[Task directions] Copy out each line in the entries below that contains the string "kern". Case matters.

[Information given]
+++

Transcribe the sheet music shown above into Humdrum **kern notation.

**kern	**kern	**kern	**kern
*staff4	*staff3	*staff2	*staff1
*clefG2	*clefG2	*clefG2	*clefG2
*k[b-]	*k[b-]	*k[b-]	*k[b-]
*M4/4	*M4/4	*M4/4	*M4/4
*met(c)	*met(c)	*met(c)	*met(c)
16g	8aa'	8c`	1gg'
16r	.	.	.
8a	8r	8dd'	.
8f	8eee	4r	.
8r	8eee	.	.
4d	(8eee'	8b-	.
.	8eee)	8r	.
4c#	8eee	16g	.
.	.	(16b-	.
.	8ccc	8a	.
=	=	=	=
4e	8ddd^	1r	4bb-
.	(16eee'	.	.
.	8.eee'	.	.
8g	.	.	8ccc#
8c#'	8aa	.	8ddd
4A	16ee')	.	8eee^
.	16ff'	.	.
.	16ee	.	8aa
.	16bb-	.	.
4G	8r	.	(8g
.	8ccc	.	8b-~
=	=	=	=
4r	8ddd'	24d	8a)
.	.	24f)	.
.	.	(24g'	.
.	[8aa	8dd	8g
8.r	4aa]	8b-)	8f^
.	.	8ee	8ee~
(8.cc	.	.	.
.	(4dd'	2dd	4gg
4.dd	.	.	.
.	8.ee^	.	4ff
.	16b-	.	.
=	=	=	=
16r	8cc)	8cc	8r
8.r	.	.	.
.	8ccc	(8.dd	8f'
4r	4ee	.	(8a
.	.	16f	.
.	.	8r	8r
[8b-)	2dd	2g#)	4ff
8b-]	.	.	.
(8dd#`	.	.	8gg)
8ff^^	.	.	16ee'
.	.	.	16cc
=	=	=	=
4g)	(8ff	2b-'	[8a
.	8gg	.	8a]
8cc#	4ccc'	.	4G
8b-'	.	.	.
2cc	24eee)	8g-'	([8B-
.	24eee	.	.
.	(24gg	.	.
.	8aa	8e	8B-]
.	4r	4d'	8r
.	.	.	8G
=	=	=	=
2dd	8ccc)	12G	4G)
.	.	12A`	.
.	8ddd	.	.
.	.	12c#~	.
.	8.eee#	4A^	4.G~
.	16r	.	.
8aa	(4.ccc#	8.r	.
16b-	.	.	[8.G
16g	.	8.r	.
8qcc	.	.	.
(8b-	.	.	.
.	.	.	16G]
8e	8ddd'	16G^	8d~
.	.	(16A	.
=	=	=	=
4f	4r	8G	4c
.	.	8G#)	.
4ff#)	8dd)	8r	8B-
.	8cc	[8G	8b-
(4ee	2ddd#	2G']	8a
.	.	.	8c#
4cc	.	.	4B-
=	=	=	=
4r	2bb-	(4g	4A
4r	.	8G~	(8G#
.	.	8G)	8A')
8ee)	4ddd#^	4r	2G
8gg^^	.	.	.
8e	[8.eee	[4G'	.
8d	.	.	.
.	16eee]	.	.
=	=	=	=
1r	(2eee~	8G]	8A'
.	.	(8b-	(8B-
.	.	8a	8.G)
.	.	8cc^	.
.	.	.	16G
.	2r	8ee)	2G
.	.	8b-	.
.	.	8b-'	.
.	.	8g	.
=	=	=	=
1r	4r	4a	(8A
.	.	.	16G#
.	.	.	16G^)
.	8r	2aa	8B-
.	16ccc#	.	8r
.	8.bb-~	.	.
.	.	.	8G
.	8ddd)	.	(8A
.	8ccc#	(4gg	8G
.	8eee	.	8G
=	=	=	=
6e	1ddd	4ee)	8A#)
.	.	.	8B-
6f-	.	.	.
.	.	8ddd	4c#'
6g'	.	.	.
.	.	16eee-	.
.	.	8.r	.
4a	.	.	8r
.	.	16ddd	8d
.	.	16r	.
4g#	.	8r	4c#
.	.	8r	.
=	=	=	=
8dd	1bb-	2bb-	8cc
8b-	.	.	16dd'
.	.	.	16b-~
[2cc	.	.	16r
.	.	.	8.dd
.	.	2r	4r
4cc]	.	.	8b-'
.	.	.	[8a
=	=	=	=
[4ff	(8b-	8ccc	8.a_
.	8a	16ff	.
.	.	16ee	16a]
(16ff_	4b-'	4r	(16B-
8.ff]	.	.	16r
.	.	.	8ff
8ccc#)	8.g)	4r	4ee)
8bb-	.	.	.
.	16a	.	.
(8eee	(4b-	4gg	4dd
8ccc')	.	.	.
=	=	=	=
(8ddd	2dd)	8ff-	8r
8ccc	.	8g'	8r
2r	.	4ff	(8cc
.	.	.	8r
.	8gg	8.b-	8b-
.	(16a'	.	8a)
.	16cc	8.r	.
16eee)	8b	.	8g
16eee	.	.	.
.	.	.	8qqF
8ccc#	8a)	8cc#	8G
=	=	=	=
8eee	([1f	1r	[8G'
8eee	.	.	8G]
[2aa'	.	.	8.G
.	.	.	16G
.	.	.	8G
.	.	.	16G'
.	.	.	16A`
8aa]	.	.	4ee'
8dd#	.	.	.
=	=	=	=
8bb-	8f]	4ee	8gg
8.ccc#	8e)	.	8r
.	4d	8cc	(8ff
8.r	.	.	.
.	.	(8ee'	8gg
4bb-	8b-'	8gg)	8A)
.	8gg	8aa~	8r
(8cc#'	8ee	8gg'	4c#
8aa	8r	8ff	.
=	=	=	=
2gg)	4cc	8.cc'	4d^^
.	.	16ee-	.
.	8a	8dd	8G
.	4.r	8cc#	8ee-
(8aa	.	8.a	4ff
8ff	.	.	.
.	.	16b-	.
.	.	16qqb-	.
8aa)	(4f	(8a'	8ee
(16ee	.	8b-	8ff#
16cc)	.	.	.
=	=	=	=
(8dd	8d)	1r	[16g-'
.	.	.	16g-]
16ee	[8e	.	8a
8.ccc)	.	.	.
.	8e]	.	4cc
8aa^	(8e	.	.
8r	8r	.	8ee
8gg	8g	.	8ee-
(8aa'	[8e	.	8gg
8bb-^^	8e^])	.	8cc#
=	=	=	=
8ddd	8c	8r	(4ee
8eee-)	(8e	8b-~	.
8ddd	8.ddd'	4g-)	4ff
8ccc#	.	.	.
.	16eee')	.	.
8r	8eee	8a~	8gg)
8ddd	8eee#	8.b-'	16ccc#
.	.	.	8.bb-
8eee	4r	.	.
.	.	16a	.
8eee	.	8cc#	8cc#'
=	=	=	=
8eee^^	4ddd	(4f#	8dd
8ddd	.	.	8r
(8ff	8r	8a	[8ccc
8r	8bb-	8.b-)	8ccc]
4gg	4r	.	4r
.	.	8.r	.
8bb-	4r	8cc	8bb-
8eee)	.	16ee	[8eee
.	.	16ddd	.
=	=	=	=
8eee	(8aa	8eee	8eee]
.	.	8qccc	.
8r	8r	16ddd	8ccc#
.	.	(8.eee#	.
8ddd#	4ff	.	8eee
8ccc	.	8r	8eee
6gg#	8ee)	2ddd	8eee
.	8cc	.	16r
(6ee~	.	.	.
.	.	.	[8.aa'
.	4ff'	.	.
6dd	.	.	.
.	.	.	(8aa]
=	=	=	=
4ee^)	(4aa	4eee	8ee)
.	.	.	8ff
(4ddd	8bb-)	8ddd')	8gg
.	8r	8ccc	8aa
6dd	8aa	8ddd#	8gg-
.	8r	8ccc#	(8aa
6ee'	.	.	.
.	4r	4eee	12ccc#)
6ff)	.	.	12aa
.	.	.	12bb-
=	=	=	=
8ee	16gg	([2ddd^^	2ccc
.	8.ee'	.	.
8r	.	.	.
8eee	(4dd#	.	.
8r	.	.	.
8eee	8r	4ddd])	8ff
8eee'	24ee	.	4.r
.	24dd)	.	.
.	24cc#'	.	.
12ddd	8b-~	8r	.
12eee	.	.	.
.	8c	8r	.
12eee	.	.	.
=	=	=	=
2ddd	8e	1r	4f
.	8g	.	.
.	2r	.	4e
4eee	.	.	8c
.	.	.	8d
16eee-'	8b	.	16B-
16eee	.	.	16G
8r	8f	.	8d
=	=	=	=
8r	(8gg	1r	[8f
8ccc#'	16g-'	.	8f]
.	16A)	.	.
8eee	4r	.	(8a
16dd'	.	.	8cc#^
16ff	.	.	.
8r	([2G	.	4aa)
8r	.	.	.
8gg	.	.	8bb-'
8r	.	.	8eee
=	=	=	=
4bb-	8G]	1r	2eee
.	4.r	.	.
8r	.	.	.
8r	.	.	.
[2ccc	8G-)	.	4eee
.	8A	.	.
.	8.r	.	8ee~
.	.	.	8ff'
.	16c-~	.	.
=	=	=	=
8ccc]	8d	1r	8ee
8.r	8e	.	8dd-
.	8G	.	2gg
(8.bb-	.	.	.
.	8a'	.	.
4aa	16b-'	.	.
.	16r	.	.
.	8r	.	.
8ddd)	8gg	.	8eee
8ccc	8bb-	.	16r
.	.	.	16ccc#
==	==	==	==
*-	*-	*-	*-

+++

[Answer to this problem]
Transcribe the sheet music shown above into Humdrum **kern notation.
**kern	**kern	**kern	**kern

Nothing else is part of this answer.